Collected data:
_____
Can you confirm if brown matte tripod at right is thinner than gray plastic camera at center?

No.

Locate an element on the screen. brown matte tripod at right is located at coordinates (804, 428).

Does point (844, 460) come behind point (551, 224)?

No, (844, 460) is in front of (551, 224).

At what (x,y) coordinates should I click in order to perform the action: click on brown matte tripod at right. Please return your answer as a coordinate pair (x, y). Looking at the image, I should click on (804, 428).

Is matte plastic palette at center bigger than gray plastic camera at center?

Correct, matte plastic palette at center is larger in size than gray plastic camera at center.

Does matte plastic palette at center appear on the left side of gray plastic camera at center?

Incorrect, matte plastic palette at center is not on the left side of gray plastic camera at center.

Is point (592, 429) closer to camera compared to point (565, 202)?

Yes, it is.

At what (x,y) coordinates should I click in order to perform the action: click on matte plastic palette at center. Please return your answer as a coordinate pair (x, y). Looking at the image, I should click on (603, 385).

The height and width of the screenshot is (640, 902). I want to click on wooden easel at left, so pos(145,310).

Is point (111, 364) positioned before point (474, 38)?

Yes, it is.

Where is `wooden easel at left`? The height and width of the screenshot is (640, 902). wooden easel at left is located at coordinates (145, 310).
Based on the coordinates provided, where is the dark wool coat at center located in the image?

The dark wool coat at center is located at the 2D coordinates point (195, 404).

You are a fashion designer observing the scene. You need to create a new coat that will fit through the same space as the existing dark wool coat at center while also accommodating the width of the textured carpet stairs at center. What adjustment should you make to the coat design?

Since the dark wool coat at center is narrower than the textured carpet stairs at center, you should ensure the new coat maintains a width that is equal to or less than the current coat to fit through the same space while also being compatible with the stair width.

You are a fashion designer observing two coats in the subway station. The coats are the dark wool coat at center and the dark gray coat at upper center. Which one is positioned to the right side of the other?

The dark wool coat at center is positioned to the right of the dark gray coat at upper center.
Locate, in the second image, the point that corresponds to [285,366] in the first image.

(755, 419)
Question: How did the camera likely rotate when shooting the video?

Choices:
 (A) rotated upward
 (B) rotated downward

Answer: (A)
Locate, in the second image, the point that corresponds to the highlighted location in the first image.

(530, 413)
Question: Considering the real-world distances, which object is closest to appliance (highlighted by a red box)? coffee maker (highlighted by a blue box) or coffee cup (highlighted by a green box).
_____
• [About this task]
Print all of the material above word for word, keeping every line as it is.

• [Answer]
Can you confirm if brown matte tripod at right is thinner than gray plastic camera at center?

No.

Locate an element on the screen. brown matte tripod at right is located at coordinates (804, 428).

Does point (844, 460) come behind point (551, 224)?

No, (844, 460) is in front of (551, 224).

At what (x,y) coordinates should I click in order to perform the action: click on brown matte tripod at right. Please return your answer as a coordinate pair (x, y). Looking at the image, I should click on (804, 428).

Is matte plastic palette at center bigger than gray plastic camera at center?

Correct, matte plastic palette at center is larger in size than gray plastic camera at center.

Does matte plastic palette at center appear on the left side of gray plastic camera at center?

Incorrect, matte plastic palette at center is not on the left side of gray plastic camera at center.

Is point (592, 429) closer to camera compared to point (565, 202)?

Yes, it is.

At what (x,y) coordinates should I click in order to perform the action: click on matte plastic palette at center. Please return your answer as a coordinate pair (x, y). Looking at the image, I should click on (603, 385).

The height and width of the screenshot is (640, 902). I want to click on wooden easel at left, so pos(145,310).

Is point (111, 364) positioned before point (474, 38)?

Yes, it is.

Where is `wooden easel at left`? The height and width of the screenshot is (640, 902). wooden easel at left is located at coordinates (145, 310).
Based on the coordinates provided, where is the dark wool coat at center located in the image?

The dark wool coat at center is located at the 2D coordinates point (195, 404).

You are a fashion designer observing the scene. You need to create a new coat that will fit through the same space as the existing dark wool coat at center while also accommodating the width of the textured carpet stairs at center. What adjustment should you make to the coat design?

Since the dark wool coat at center is narrower than the textured carpet stairs at center, you should ensure the new coat maintains a width that is equal to or less than the current coat to fit through the same space while also being compatible with the stair width.

You are a fashion designer observing two coats in the subway station. The coats are the dark wool coat at center and the dark gray coat at upper center. Which one is positioned to the right side of the other?

The dark wool coat at center is positioned to the right of the dark gray coat at upper center.
Locate, in the second image, the point that corresponds to [285,366] in the first image.

(755, 419)
Question: How did the camera likely rotate when shooting the video?

Choices:
 (A) rotated upward
 (B) rotated downward

Answer: (A)
Locate, in the second image, the point that corresponds to the highlighted location in the first image.

(530, 413)
Question: Considering the real-world distances, which object is closest to appliance (highlighted by a red box)? coffee maker (highlighted by a blue box) or coffee cup (highlighted by a green box).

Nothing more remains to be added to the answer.